Work request: Report the count of lines in the records below that hold the word "semicircle", omitting everything but the number.

Dataset content:
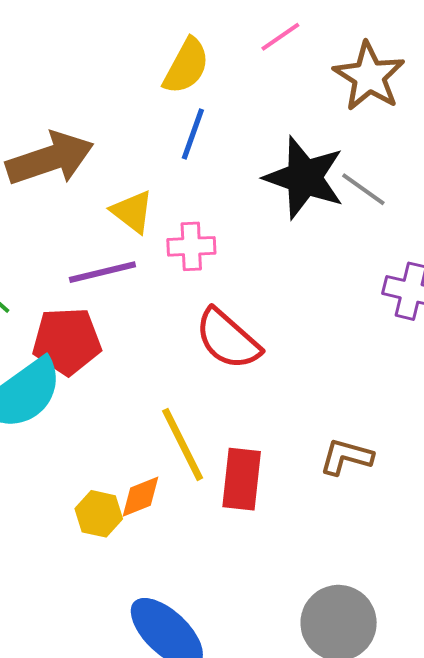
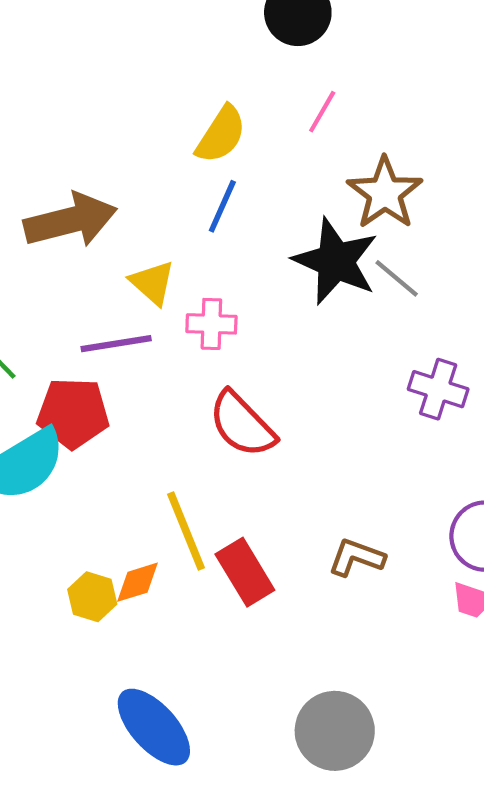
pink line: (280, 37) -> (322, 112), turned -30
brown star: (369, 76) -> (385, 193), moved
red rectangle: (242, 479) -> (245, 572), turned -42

* * *

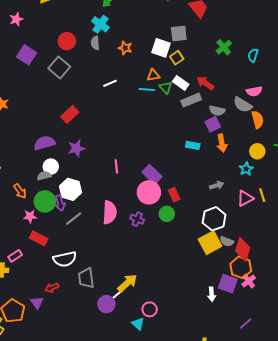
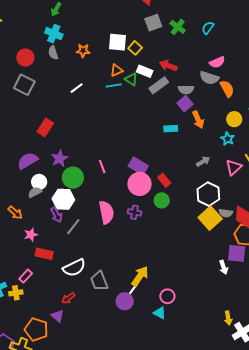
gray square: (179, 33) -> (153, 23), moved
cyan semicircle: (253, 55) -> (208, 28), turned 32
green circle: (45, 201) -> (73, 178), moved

...

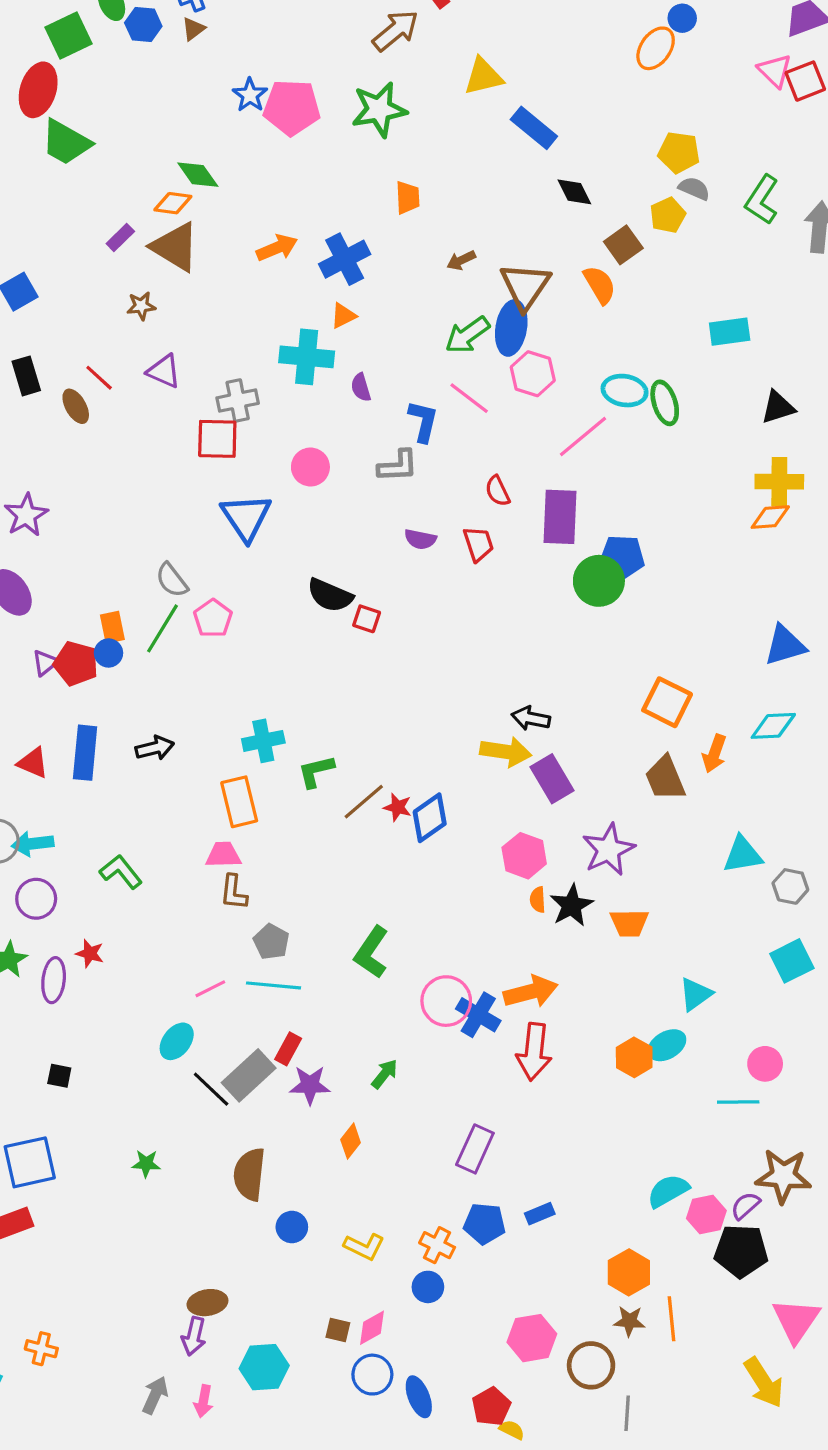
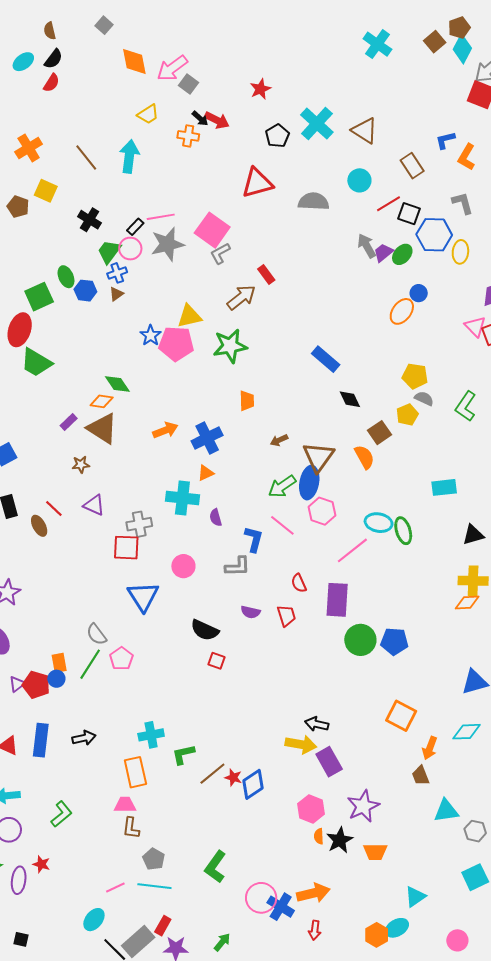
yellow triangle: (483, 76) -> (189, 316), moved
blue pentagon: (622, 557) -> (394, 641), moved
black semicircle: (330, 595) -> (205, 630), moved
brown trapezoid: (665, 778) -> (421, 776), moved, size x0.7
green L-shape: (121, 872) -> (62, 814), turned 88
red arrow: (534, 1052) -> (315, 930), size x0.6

Solution: 2